___ AVAILABLE RECORDS
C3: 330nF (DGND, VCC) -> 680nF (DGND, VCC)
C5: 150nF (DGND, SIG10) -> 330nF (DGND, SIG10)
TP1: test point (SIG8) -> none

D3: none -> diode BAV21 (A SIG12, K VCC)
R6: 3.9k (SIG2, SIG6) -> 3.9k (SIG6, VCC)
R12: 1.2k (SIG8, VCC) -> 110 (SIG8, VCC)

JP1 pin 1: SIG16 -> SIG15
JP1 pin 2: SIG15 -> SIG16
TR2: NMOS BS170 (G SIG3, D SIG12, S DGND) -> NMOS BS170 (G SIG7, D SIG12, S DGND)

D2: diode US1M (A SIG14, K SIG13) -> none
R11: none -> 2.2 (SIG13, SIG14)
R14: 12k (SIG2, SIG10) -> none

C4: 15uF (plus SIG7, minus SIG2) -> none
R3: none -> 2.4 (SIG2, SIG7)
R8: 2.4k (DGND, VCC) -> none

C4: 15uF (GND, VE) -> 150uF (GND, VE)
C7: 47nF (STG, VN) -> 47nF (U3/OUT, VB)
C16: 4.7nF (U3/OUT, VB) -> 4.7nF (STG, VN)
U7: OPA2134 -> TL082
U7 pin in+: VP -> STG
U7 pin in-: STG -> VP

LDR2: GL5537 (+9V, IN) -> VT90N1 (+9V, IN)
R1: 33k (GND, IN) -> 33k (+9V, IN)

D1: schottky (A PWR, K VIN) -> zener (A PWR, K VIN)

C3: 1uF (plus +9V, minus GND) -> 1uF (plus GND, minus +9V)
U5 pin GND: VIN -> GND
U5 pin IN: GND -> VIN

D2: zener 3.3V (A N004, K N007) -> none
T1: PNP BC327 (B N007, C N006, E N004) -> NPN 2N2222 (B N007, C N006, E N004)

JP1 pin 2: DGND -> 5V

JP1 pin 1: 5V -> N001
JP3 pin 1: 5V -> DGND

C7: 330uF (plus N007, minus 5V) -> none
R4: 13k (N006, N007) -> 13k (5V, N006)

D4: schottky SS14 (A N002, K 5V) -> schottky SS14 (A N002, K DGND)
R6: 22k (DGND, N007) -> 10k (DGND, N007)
______
> _YOUR INSTRUCTIONS_
From the records above, copy out the line with "R6: 3.9k (SIG2, SIG6) -> 3.9k (SIG6, VCC)", the line with "JP3 pin 1: 5V -> DGND", and every line between them, word for word.

> _SOLUTION_
R6: 3.9k (SIG2, SIG6) -> 3.9k (SIG6, VCC)
R12: 1.2k (SIG8, VCC) -> 110 (SIG8, VCC)

JP1 pin 1: SIG16 -> SIG15
JP1 pin 2: SIG15 -> SIG16
TR2: NMOS BS170 (G SIG3, D SIG12, S DGND) -> NMOS BS170 (G SIG7, D SIG12, S DGND)

D2: diode US1M (A SIG14, K SIG13) -> none
R11: none -> 2.2 (SIG13, SIG14)
R14: 12k (SIG2, SIG10) -> none

C4: 15uF (plus SIG7, minus SIG2) -> none
R3: none -> 2.4 (SIG2, SIG7)
R8: 2.4k (DGND, VCC) -> none

C4: 15uF (GND, VE) -> 150uF (GND, VE)
C7: 47nF (STG, VN) -> 47nF (U3/OUT, VB)
C16: 4.7nF (U3/OUT, VB) -> 4.7nF (STG, VN)
U7: OPA2134 -> TL082
U7 pin in+: VP -> STG
U7 pin in-: STG -> VP

LDR2: GL5537 (+9V, IN) -> VT90N1 (+9V, IN)
R1: 33k (GND, IN) -> 33k (+9V, IN)

D1: schottky (A PWR, K VIN) -> zener (A PWR, K VIN)

C3: 1uF (plus +9V, minus GND) -> 1uF (plus GND, minus +9V)
U5 pin GND: VIN -> GND
U5 pin IN: GND -> VIN

D2: zener 3.3V (A N004, K N007) -> none
T1: PNP BC327 (B N007, C N006, E N004) -> NPN 2N2222 (B N007, C N006, E N004)

JP1 pin 2: DGND -> 5V

JP1 pin 1: 5V -> N001
JP3 pin 1: 5V -> DGND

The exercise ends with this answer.